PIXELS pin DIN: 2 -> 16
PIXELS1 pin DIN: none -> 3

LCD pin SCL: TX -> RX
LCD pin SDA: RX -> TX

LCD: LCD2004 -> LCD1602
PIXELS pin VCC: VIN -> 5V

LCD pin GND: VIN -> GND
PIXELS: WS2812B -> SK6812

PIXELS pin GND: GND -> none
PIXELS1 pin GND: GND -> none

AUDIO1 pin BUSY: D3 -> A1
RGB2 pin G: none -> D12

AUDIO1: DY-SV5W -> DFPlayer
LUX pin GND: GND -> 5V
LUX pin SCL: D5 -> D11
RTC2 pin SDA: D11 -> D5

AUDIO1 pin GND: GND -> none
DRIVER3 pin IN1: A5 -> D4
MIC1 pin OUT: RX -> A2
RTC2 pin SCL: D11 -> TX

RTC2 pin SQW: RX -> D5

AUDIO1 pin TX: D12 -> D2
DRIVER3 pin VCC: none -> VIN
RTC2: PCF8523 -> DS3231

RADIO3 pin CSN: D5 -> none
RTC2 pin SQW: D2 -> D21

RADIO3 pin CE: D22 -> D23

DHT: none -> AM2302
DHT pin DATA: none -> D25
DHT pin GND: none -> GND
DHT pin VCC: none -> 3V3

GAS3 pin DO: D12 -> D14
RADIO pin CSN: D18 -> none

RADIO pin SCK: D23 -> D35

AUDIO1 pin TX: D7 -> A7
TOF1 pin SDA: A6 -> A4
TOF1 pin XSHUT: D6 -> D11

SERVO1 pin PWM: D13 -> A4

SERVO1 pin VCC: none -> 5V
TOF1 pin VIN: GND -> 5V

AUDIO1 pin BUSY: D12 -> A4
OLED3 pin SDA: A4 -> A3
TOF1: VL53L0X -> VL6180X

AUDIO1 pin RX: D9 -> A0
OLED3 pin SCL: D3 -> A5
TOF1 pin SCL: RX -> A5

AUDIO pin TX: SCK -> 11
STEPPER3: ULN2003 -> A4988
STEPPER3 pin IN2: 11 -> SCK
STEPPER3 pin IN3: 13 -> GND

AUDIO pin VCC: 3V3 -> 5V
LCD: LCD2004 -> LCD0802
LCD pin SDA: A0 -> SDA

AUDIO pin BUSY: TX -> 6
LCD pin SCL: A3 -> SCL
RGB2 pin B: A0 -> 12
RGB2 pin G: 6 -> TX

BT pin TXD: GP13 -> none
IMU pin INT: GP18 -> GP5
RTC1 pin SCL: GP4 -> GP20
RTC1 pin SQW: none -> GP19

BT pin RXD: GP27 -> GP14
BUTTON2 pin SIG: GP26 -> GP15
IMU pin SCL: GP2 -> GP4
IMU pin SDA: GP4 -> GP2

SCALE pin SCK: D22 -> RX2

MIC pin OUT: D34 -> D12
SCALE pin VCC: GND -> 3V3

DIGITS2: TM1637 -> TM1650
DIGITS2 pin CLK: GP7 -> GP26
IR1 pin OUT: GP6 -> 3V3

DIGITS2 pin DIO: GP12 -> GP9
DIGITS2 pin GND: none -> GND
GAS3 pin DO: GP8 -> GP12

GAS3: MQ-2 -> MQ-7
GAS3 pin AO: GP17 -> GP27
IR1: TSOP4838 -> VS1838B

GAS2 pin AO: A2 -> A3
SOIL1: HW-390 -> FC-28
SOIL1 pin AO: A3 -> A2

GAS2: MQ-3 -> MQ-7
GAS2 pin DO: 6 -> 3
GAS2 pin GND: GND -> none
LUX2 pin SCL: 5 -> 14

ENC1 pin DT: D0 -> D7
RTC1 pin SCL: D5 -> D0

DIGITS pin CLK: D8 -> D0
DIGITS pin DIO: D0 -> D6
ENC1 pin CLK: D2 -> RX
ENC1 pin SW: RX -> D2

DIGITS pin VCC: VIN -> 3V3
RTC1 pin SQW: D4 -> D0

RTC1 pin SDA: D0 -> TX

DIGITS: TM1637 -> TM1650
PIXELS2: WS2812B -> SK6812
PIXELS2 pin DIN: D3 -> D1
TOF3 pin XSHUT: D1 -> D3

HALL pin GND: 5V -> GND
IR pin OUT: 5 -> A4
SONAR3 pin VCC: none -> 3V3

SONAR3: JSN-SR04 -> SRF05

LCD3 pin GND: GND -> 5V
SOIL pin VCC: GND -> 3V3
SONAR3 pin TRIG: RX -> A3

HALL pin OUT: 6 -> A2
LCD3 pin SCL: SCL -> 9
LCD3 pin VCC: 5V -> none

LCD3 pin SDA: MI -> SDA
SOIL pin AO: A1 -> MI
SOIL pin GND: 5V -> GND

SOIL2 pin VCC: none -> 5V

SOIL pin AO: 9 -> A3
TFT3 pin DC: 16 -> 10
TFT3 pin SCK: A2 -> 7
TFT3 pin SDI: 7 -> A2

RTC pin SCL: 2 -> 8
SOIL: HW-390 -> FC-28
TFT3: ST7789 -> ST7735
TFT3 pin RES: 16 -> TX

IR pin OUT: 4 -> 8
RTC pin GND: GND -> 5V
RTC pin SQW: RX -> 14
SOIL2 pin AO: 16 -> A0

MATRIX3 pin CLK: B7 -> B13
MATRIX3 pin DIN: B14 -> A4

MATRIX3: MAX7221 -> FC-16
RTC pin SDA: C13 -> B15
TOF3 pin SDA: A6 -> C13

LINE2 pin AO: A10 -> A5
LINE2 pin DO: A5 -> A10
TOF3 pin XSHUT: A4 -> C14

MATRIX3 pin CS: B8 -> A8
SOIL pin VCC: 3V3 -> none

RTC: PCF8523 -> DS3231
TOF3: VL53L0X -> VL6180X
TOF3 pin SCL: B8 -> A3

#####

| Exercise |
Can you repeat, word for word, every line above from the one containing "GAS3 pin AO: GP17 -> GP27" down to the one containing "MATRIX3 pin DIN: B14 -> A4", including both?

| Response area |
GAS3 pin AO: GP17 -> GP27
IR1: TSOP4838 -> VS1838B

GAS2 pin AO: A2 -> A3
SOIL1: HW-390 -> FC-28
SOIL1 pin AO: A3 -> A2

GAS2: MQ-3 -> MQ-7
GAS2 pin DO: 6 -> 3
GAS2 pin GND: GND -> none
LUX2 pin SCL: 5 -> 14

ENC1 pin DT: D0 -> D7
RTC1 pin SCL: D5 -> D0

DIGITS pin CLK: D8 -> D0
DIGITS pin DIO: D0 -> D6
ENC1 pin CLK: D2 -> RX
ENC1 pin SW: RX -> D2

DIGITS pin VCC: VIN -> 3V3
RTC1 pin SQW: D4 -> D0

RTC1 pin SDA: D0 -> TX

DIGITS: TM1637 -> TM1650
PIXELS2: WS2812B -> SK6812
PIXELS2 pin DIN: D3 -> D1
TOF3 pin XSHUT: D1 -> D3

HALL pin GND: 5V -> GND
IR pin OUT: 5 -> A4
SONAR3 pin VCC: none -> 3V3

SONAR3: JSN-SR04 -> SRF05

LCD3 pin GND: GND -> 5V
SOIL pin VCC: GND -> 3V3
SONAR3 pin TRIG: RX -> A3

HALL pin OUT: 6 -> A2
LCD3 pin SCL: SCL -> 9
LCD3 pin VCC: 5V -> none

LCD3 pin SDA: MI -> SDA
SOIL pin AO: A1 -> MI
SOIL pin GND: 5V -> GND

SOIL2 pin VCC: none -> 5V

SOIL pin AO: 9 -> A3
TFT3 pin DC: 16 -> 10
TFT3 pin SCK: A2 -> 7
TFT3 pin SDI: 7 -> A2

RTC pin SCL: 2 -> 8
SOIL: HW-390 -> FC-28
TFT3: ST7789 -> ST7735
TFT3 pin RES: 16 -> TX

IR pin OUT: 4 -> 8
RTC pin GND: GND -> 5V
RTC pin SQW: RX -> 14
SOIL2 pin AO: 16 -> A0

MATRIX3 pin CLK: B7 -> B13
MATRIX3 pin DIN: B14 -> A4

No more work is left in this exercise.